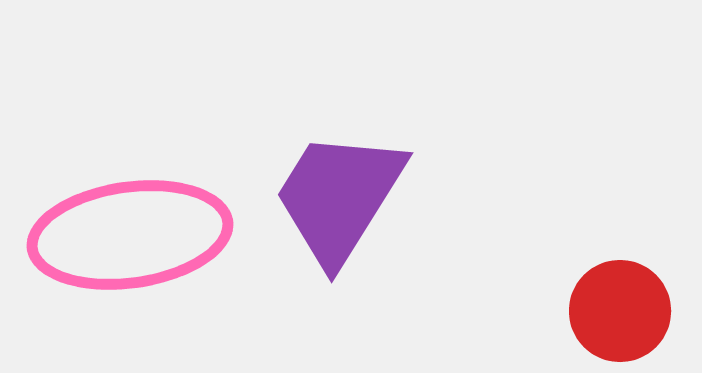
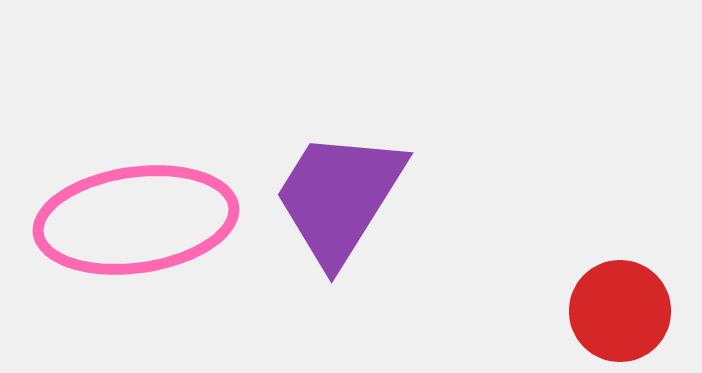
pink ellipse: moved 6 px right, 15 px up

--

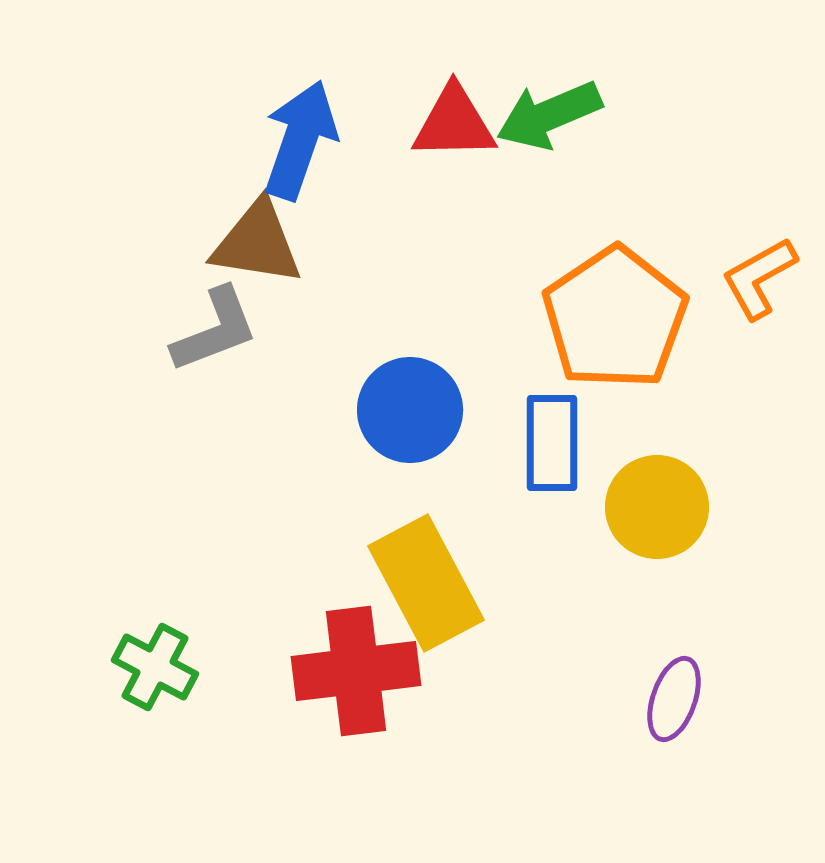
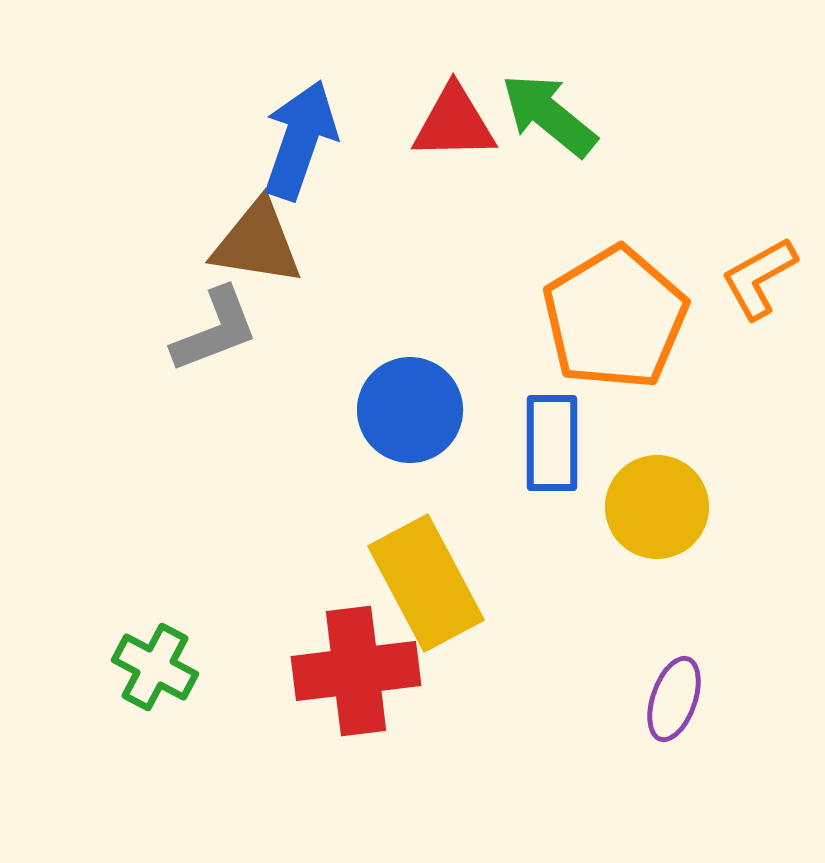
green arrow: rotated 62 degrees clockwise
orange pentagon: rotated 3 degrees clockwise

* * *

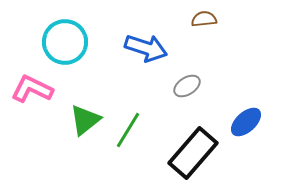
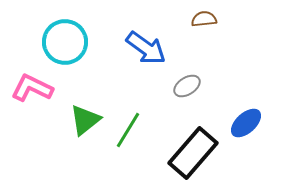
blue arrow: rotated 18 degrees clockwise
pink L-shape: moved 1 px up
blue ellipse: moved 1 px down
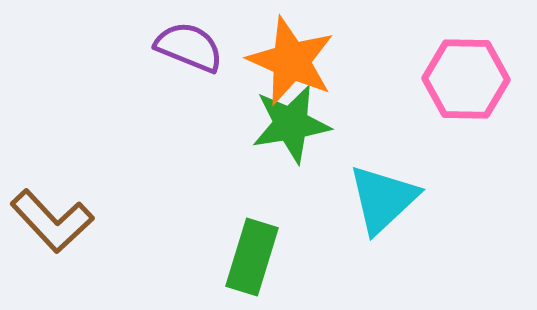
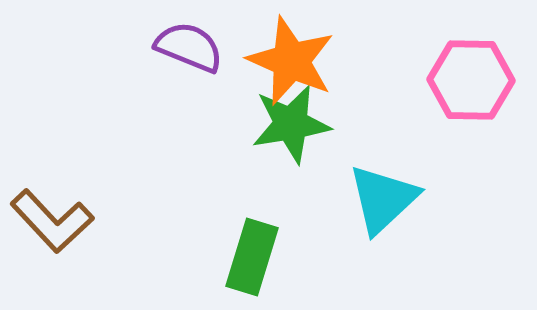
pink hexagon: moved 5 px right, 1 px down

Objective »
Count the lines in the records that contain the word "clockwise" and give only that number.

Task solution »
3